[Scene comparison data]

Content starts

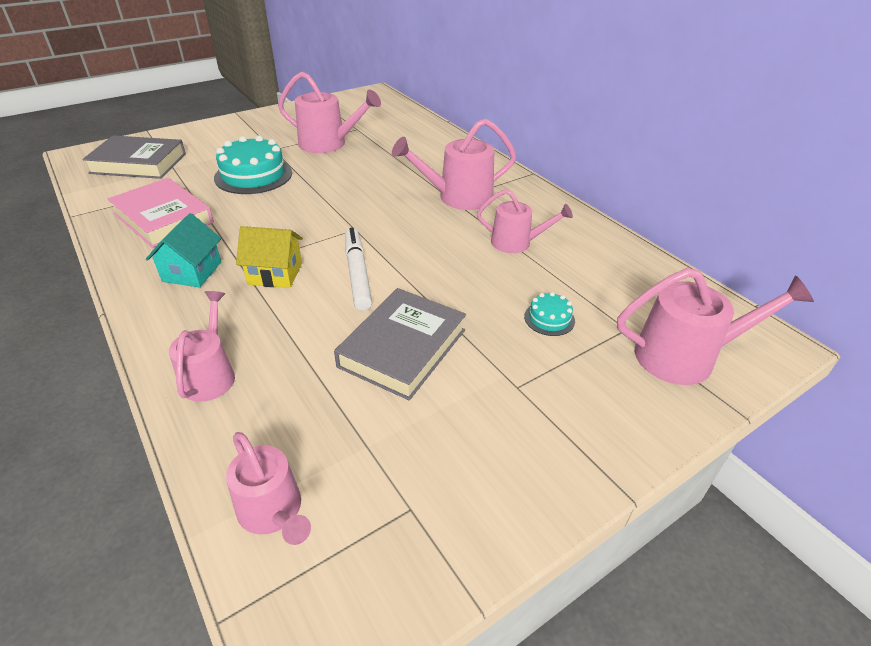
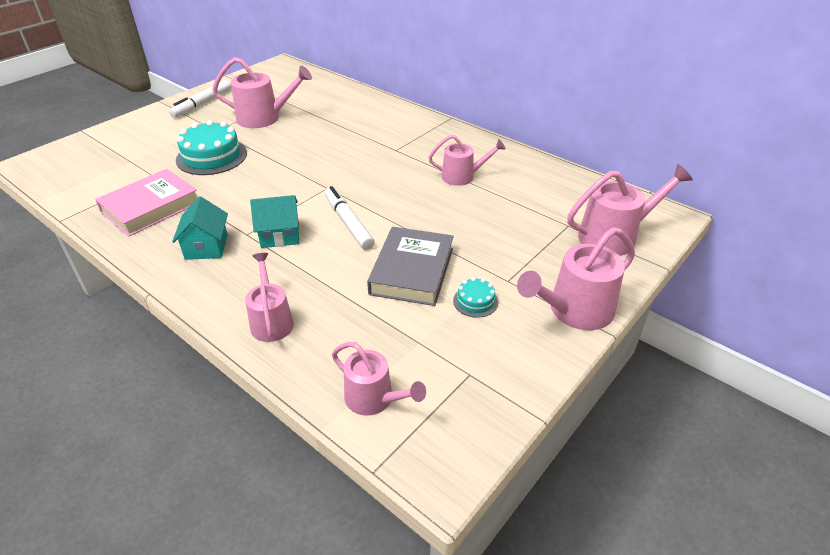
camera: 15 degrees left, 0 degrees up
(138, 163) = (94, 162): grey book -> none
(163, 218) = (151, 207): pink book -> pink book turned 75 degrees counterclockwise
(275, 121) = (202, 104): none -> white marker
(275, 274) = (280, 235): yellow house -> turquoise house
(458, 197) = (400, 147): pink watering can -> pink watering can (575, 311)
(549, 318) = (511, 229): turquoise cake -> turquoise cake (475, 301)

Content ends

Line by line, write out the entries exactly, and leave the pictures out.

REPLY —
camera: 15 degrees left, 0 degrees up
(138, 163) = (94, 162): grey book -> none
(163, 218) = (151, 207): pink book -> pink book turned 75 degrees counterclockwise
(275, 121) = (202, 104): none -> white marker
(275, 274) = (280, 235): yellow house -> turquoise house
(458, 197) = (400, 147): pink watering can -> pink watering can (575, 311)
(549, 318) = (511, 229): turquoise cake -> turquoise cake (475, 301)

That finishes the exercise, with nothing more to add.